(Beginning of Given records)
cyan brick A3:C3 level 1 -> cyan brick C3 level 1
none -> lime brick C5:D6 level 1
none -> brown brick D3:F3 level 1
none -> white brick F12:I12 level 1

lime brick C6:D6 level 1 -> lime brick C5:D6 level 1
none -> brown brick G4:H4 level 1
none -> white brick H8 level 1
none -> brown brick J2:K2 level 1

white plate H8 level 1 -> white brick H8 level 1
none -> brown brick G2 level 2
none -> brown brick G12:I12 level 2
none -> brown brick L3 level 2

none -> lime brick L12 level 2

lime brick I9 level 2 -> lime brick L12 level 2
(End of Given records)
(Beginning of Given records)
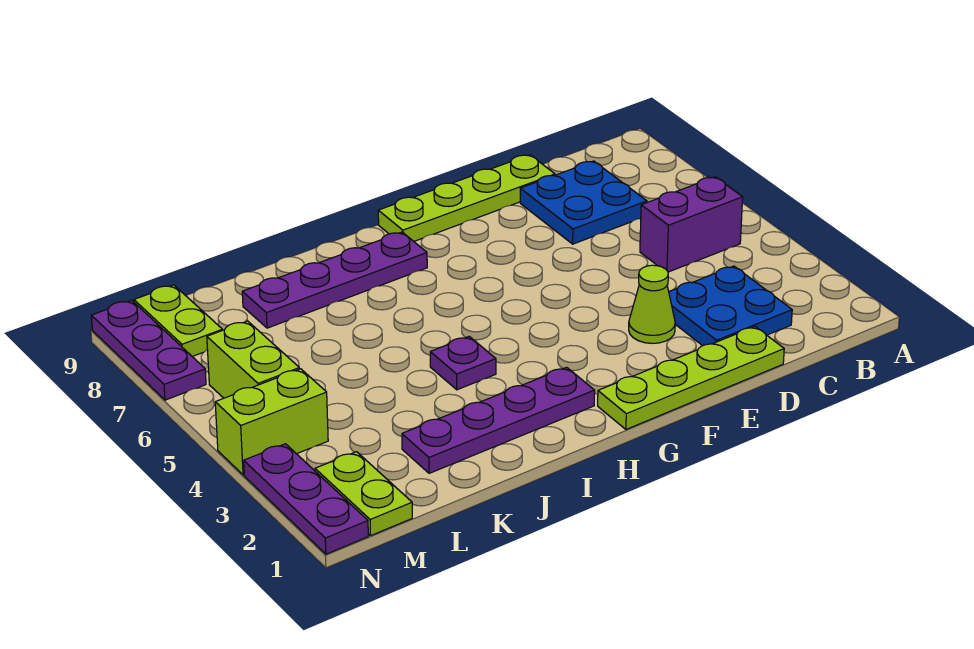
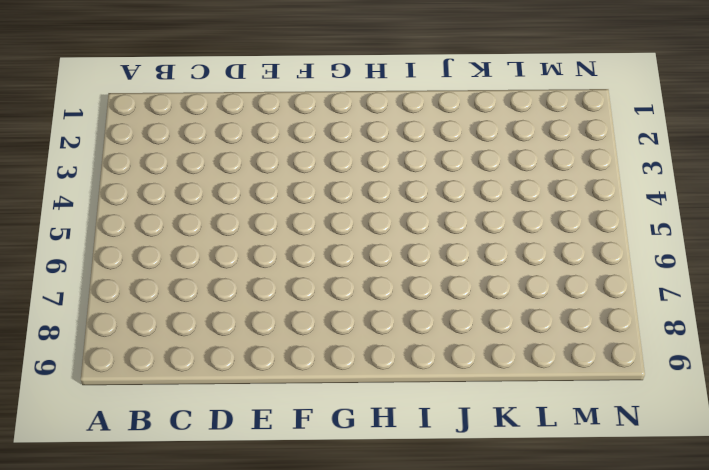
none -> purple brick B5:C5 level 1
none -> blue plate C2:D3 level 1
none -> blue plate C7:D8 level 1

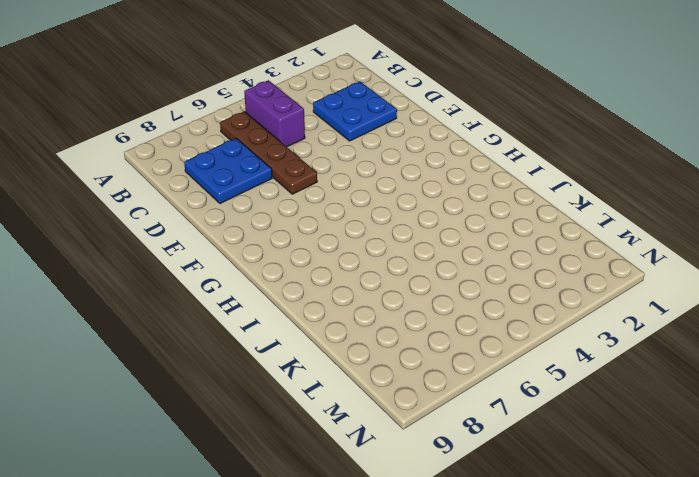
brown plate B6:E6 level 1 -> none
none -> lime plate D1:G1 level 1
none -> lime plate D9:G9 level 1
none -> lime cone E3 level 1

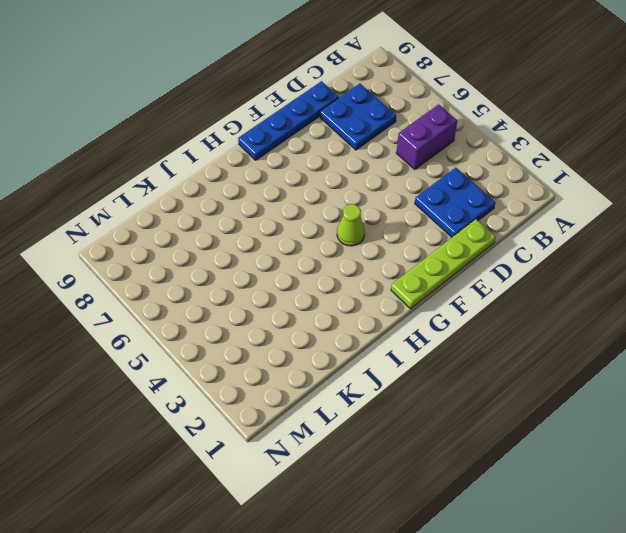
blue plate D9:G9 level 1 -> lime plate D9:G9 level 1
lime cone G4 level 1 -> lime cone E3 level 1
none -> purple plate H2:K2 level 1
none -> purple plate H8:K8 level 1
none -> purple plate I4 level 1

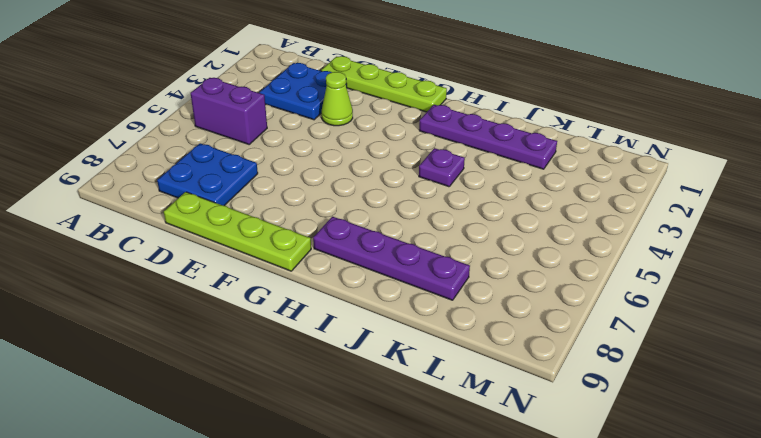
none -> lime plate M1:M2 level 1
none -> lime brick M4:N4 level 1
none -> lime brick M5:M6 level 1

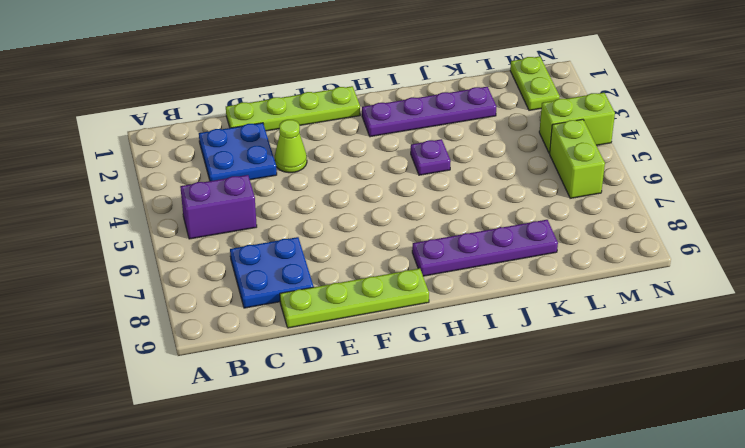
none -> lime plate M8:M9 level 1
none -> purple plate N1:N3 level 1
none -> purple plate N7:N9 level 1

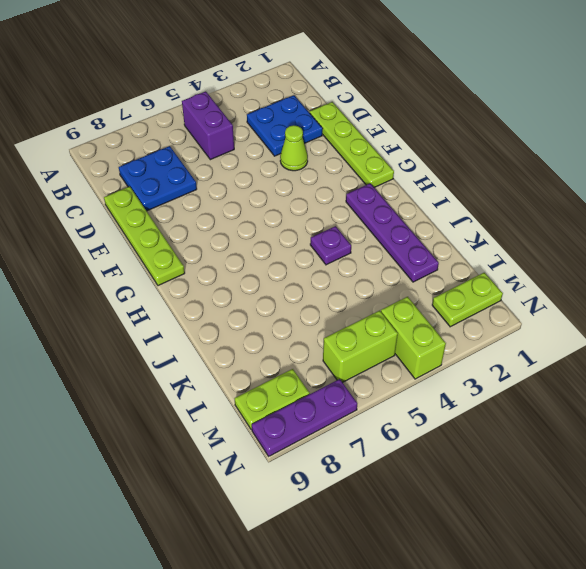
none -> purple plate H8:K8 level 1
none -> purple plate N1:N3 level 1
(End of Given records)
__Work item__
Write out only the lines that run from the line containing "none -> lime brick C5:D6 level 1" through the line containing "lime brick I9", both included, exactly as they appear above.

__Answer area__
none -> lime brick C5:D6 level 1
none -> brown brick D3:F3 level 1
none -> white brick F12:I12 level 1

lime brick C6:D6 level 1 -> lime brick C5:D6 level 1
none -> brown brick G4:H4 level 1
none -> white brick H8 level 1
none -> brown brick J2:K2 level 1

white plate H8 level 1 -> white brick H8 level 1
none -> brown brick G2 level 2
none -> brown brick G12:I12 level 2
none -> brown brick L3 level 2

none -> lime brick L12 level 2

lime brick I9 level 2 -> lime brick L12 level 2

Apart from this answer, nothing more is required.